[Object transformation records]
__________

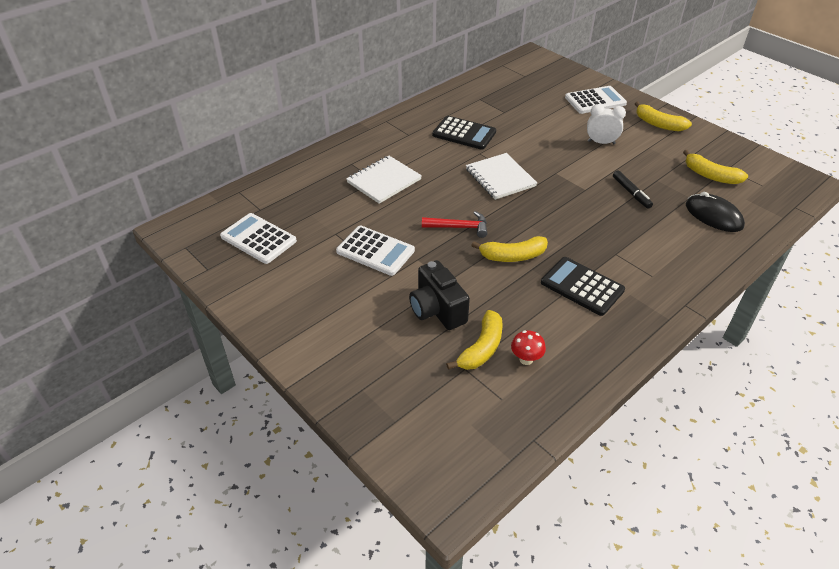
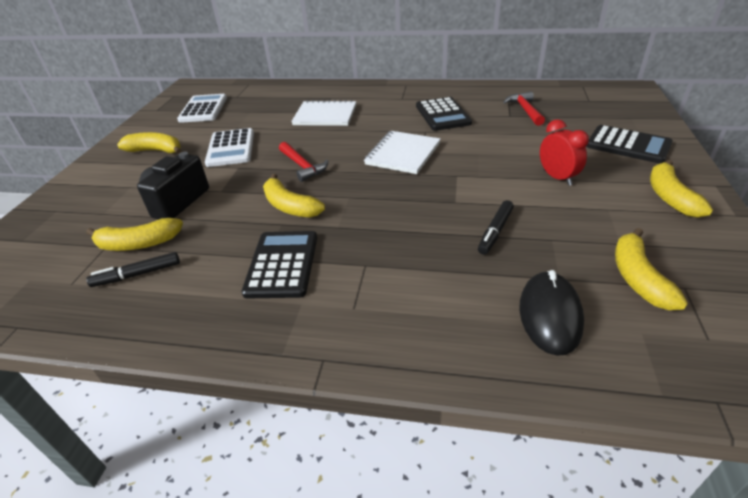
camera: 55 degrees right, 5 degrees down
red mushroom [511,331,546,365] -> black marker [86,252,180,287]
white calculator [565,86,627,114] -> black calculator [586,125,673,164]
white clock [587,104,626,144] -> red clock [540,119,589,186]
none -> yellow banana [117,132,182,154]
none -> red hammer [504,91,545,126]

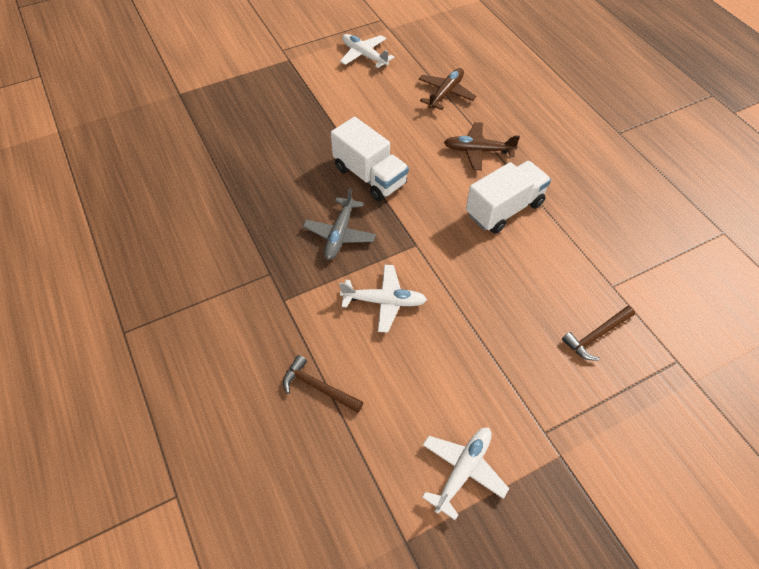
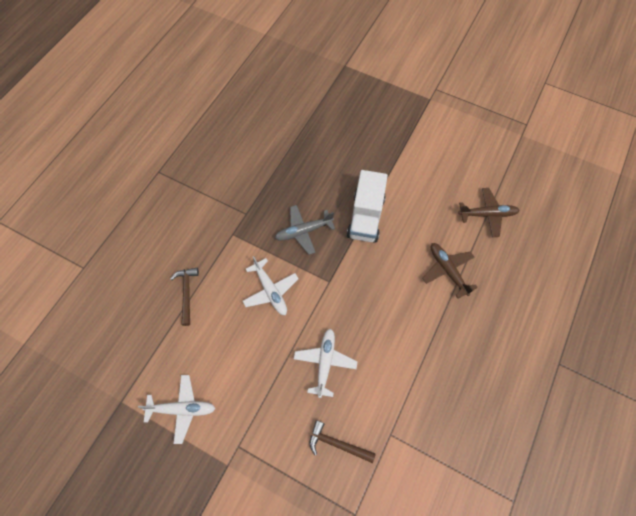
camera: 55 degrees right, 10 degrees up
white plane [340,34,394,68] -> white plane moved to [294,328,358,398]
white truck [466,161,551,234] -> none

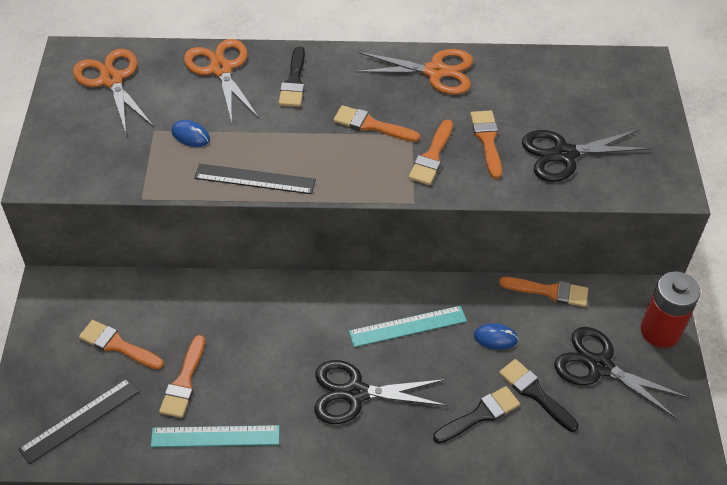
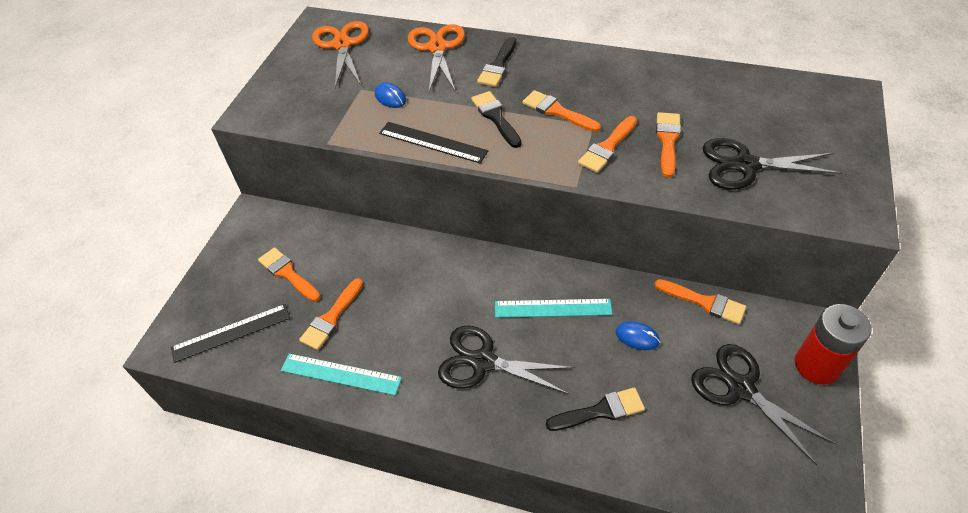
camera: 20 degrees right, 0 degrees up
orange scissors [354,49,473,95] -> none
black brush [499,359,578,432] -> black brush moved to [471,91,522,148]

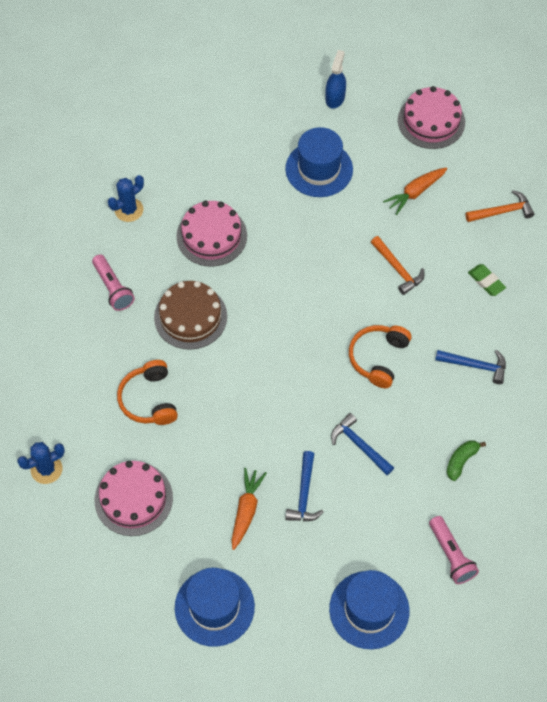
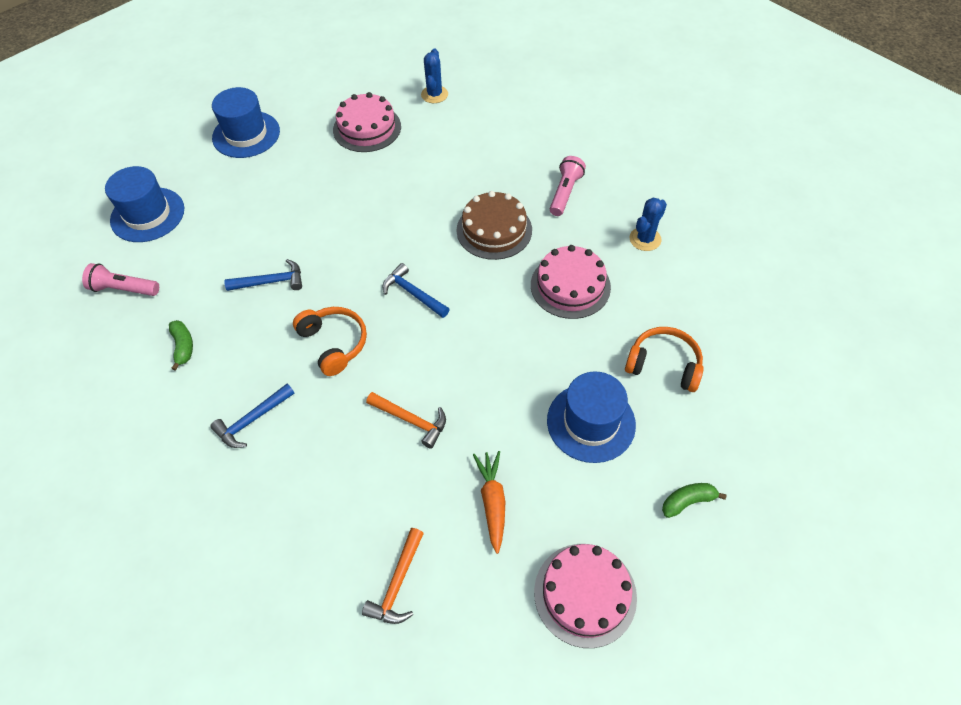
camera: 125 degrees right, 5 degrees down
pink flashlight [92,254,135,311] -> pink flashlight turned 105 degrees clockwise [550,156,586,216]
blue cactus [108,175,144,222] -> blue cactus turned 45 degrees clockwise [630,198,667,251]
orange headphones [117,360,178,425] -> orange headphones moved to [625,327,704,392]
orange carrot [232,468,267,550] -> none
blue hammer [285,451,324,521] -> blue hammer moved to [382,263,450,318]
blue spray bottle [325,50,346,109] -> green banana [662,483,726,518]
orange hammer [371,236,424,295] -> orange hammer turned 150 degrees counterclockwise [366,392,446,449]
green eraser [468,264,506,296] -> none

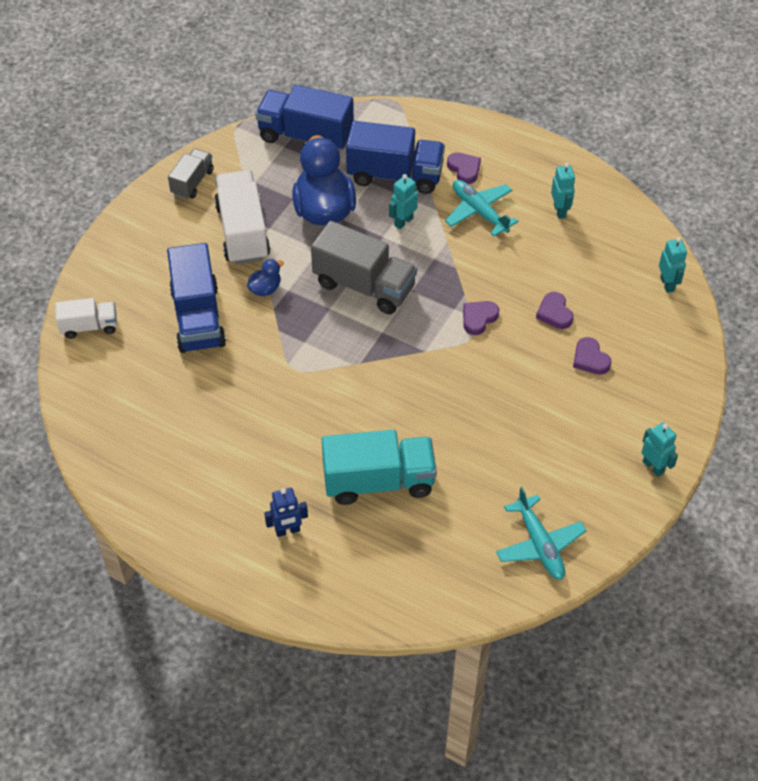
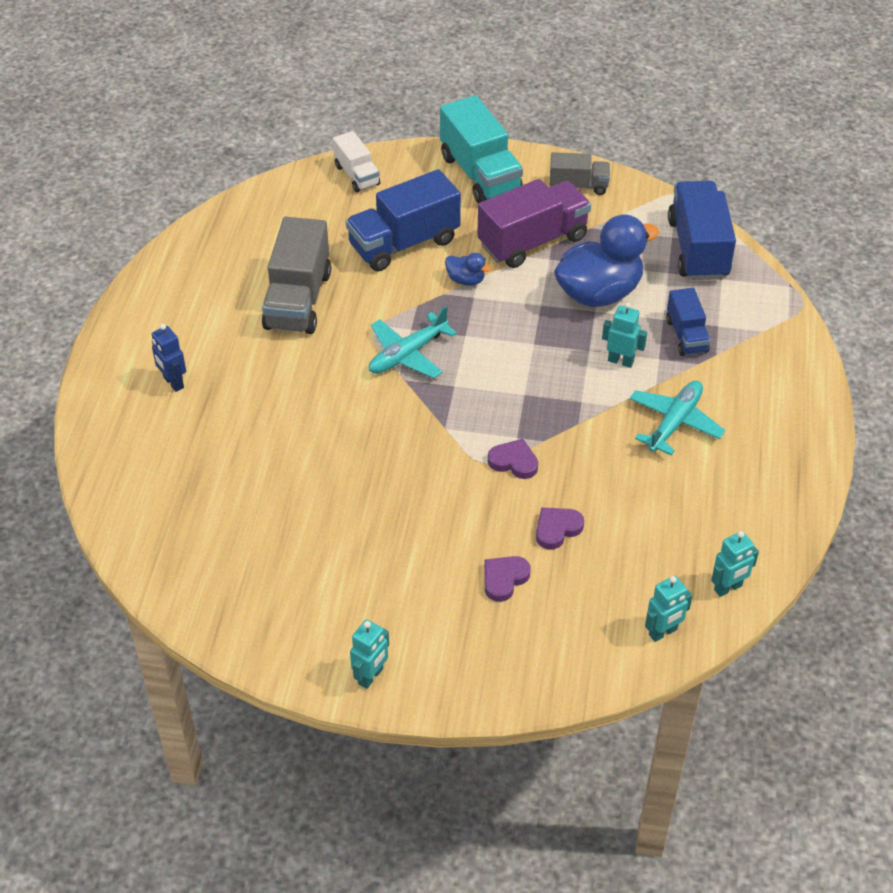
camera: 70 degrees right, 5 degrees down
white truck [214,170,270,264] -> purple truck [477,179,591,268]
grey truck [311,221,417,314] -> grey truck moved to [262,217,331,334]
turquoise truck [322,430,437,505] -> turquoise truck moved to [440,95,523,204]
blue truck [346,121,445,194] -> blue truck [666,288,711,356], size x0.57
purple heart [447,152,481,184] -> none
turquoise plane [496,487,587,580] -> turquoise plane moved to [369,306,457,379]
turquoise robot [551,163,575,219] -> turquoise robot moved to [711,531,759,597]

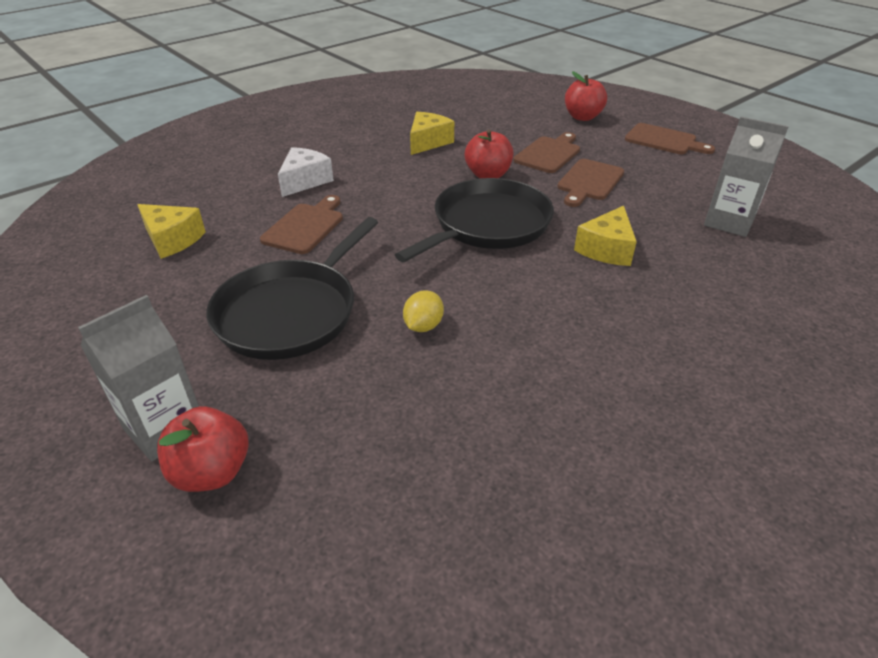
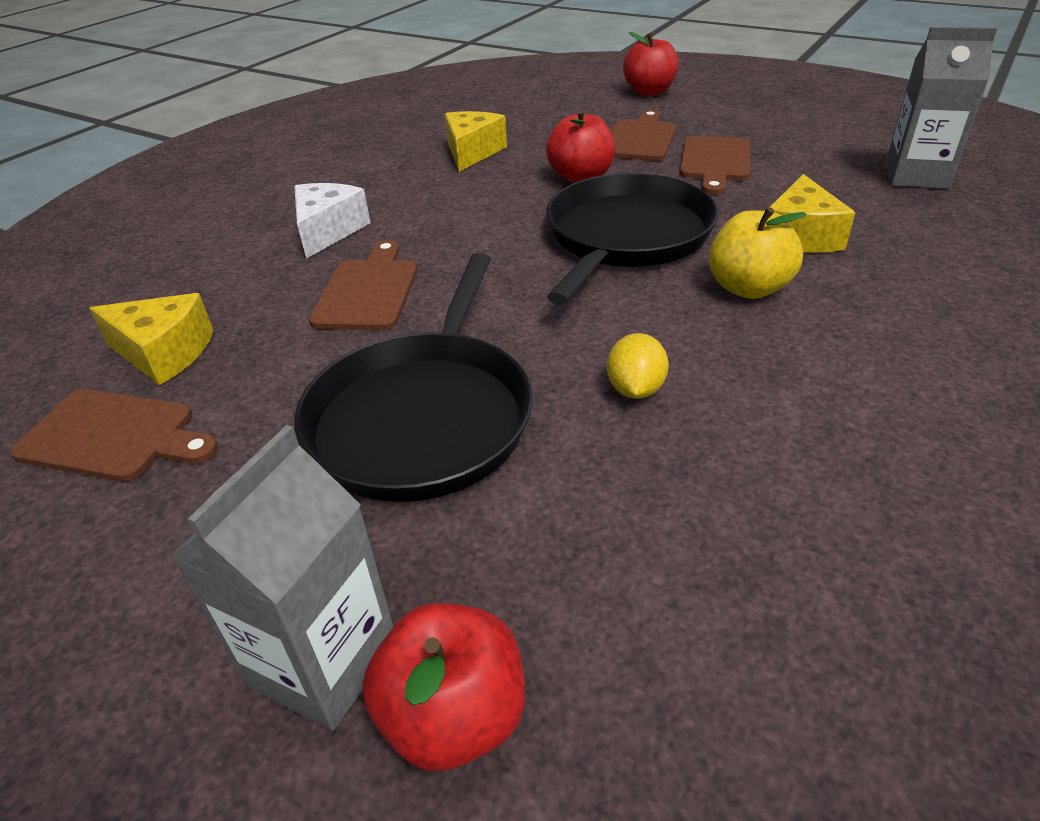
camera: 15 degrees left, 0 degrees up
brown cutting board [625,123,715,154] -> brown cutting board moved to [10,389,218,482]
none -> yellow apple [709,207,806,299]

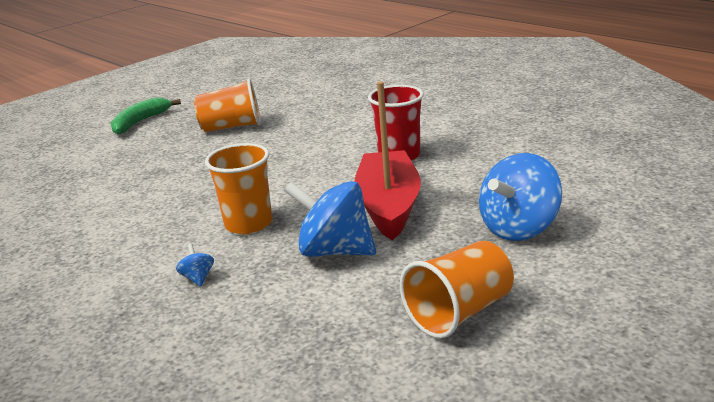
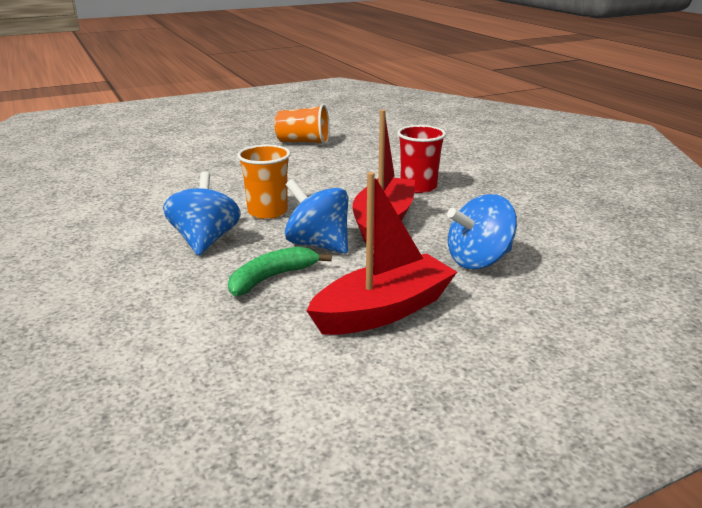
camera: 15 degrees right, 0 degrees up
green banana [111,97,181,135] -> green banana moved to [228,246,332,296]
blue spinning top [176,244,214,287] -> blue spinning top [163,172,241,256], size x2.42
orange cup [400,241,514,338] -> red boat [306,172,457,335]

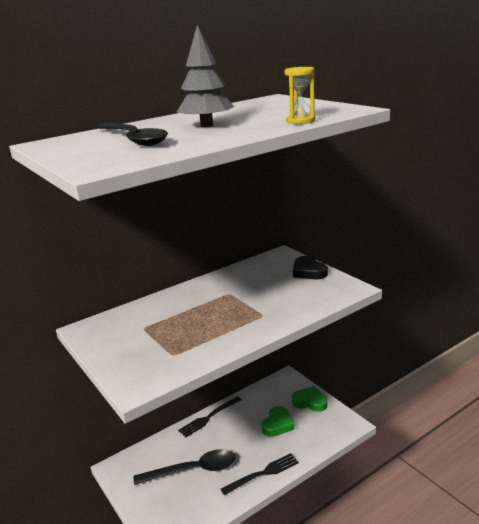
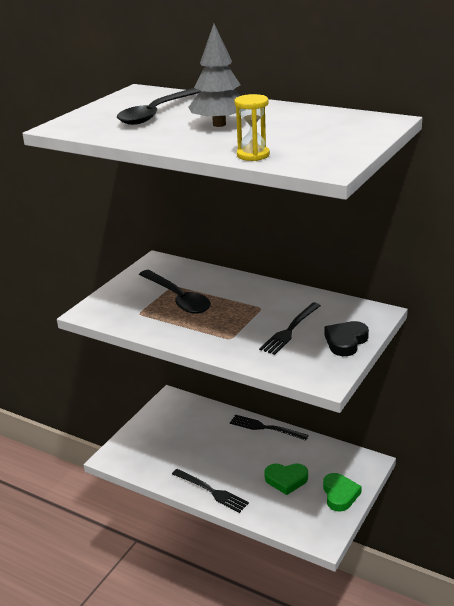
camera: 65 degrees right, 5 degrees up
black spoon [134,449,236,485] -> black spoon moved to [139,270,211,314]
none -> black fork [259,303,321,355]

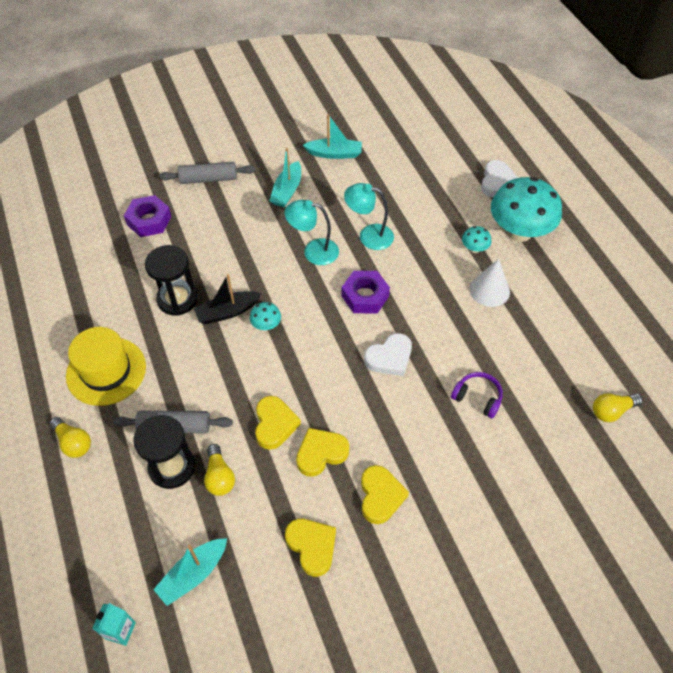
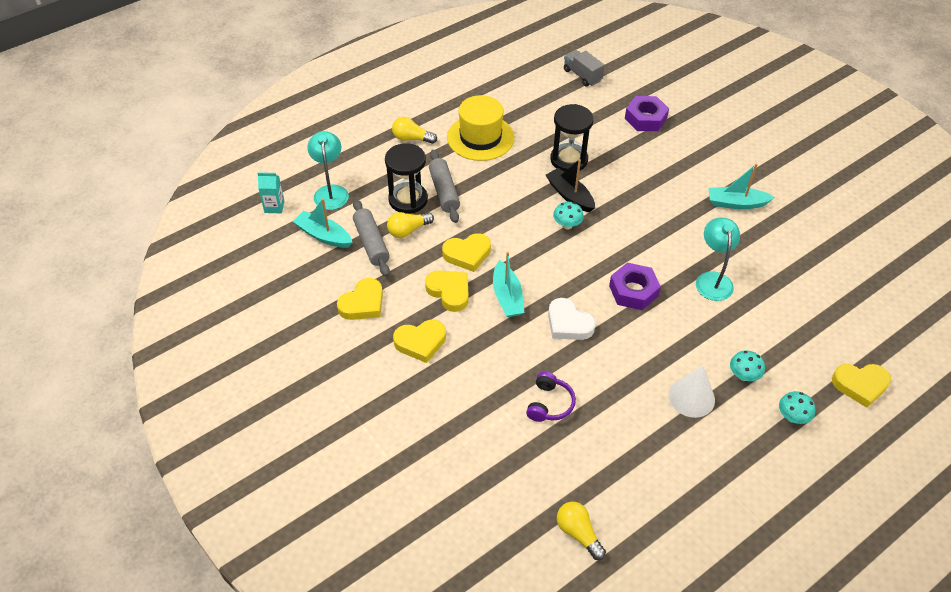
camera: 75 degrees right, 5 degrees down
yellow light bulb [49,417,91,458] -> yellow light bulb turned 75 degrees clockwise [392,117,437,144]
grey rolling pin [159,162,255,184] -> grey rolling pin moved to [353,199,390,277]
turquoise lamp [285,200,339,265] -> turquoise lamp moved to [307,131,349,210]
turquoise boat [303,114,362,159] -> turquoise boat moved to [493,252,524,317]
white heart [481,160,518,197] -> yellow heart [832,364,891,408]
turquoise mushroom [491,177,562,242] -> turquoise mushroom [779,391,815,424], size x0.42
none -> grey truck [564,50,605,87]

__________

The task. Your answer must be the records above, copied exactly, with no pictures.

Task result.
camera: 55 degrees right, 5 degrees down
red mushroom [511,331,546,365] -> black marker [86,252,180,287]
white calculator [565,86,627,114] -> black calculator [586,125,673,164]
white clock [587,104,626,144] -> red clock [540,119,589,186]
none -> yellow banana [117,132,182,154]
none -> red hammer [504,91,545,126]

camera: 55 degrees right, 10 degrees up
white plane [340,34,394,68] -> white plane moved to [294,328,358,398]
white truck [466,161,551,234] -> none

camera: 20 degrees right, 0 degrees up
orange scissors [354,49,473,95] -> none
black brush [499,359,578,432] -> black brush moved to [471,91,522,148]

camera: 125 degrees right, 5 degrees down
pink flashlight [92,254,135,311] -> pink flashlight turned 105 degrees clockwise [550,156,586,216]
blue cactus [108,175,144,222] -> blue cactus turned 45 degrees clockwise [630,198,667,251]
orange headphones [117,360,178,425] -> orange headphones moved to [625,327,704,392]
orange carrot [232,468,267,550] -> none
blue hammer [285,451,324,521] -> blue hammer moved to [382,263,450,318]
blue spray bottle [325,50,346,109] -> green banana [662,483,726,518]
orange hammer [371,236,424,295] -> orange hammer turned 150 degrees counterclockwise [366,392,446,449]
green eraser [468,264,506,296] -> none

camera: 70 degrees right, 5 degrees down
white truck [214,170,270,264] -> purple truck [477,179,591,268]
grey truck [311,221,417,314] -> grey truck moved to [262,217,331,334]
turquoise truck [322,430,437,505] -> turquoise truck moved to [440,95,523,204]
blue truck [346,121,445,194] -> blue truck [666,288,711,356], size x0.57
purple heart [447,152,481,184] -> none
turquoise plane [496,487,587,580] -> turquoise plane moved to [369,306,457,379]
turquoise robot [551,163,575,219] -> turquoise robot moved to [711,531,759,597]

camera: 15 degrees left, 0 degrees up
brown cutting board [625,123,715,154] -> brown cutting board moved to [10,389,218,482]
none -> yellow apple [709,207,806,299]

camera: 15 degrees right, 0 degrees up
green banana [111,97,181,135] -> green banana moved to [228,246,332,296]
blue spinning top [176,244,214,287] -> blue spinning top [163,172,241,256], size x2.42
orange cup [400,241,514,338] -> red boat [306,172,457,335]

camera: 65 degrees right, 5 degrees up
black spoon [134,449,236,485] -> black spoon moved to [139,270,211,314]
none -> black fork [259,303,321,355]

camera: 75 degrees right, 5 degrees down
yellow light bulb [49,417,91,458] -> yellow light bulb turned 75 degrees clockwise [392,117,437,144]
grey rolling pin [159,162,255,184] -> grey rolling pin moved to [353,199,390,277]
turquoise lamp [285,200,339,265] -> turquoise lamp moved to [307,131,349,210]
turquoise boat [303,114,362,159] -> turquoise boat moved to [493,252,524,317]
white heart [481,160,518,197] -> yellow heart [832,364,891,408]
turquoise mushroom [491,177,562,242] -> turquoise mushroom [779,391,815,424], size x0.42
none -> grey truck [564,50,605,87]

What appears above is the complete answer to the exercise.